• [Task goal] Check every line of the entries for "yellow", and copy the lines that hold it.

• [Data provided]
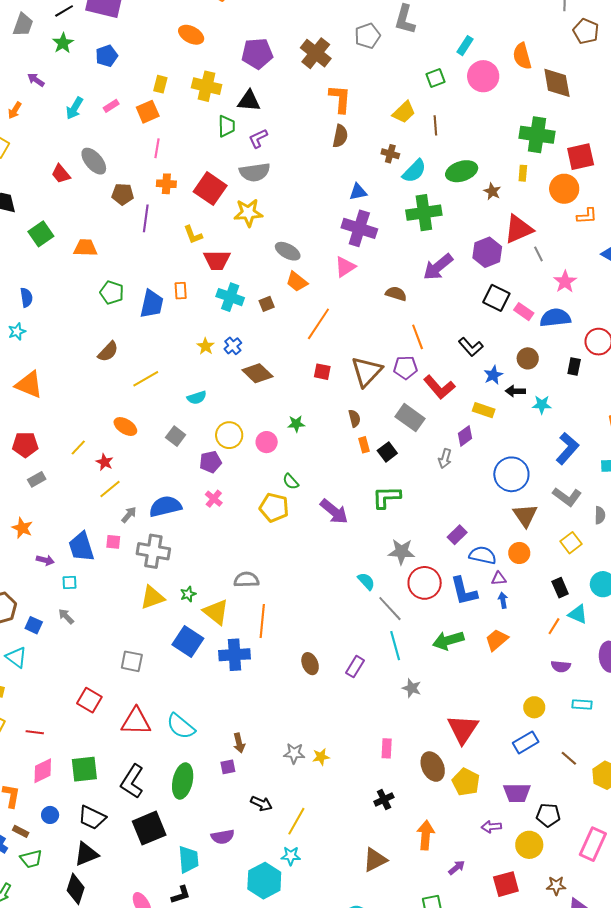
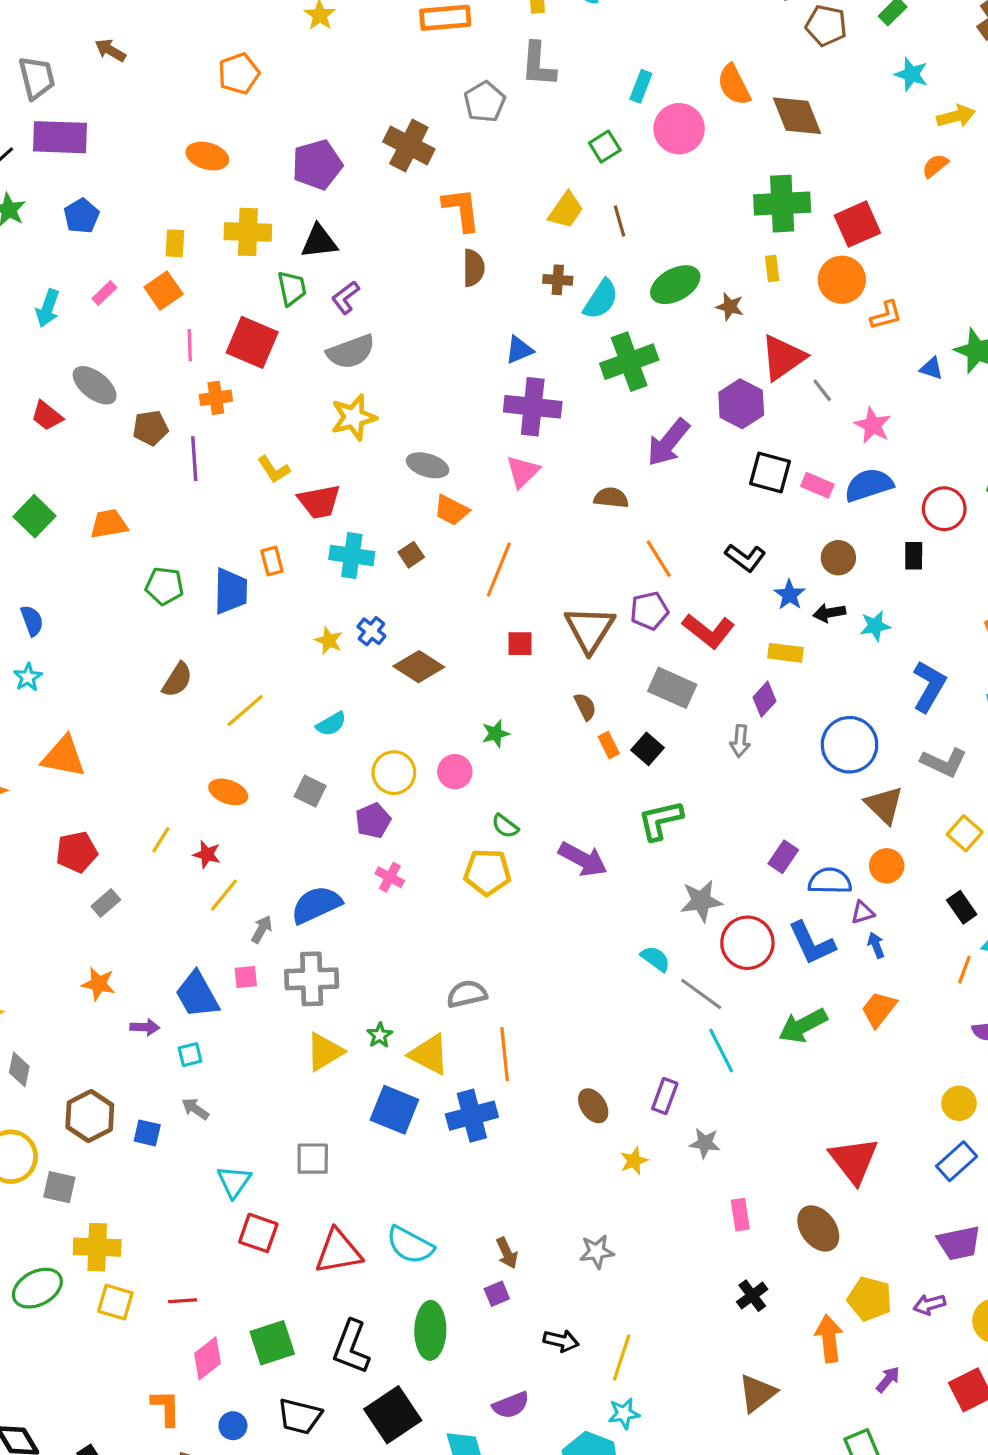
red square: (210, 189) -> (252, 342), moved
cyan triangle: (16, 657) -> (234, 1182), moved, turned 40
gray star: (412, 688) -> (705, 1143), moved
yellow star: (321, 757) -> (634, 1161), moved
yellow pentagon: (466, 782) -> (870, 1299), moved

• [Worked solution]
yellow star: (321, 757) -> (634, 1161), moved
yellow pentagon: (466, 782) -> (870, 1299), moved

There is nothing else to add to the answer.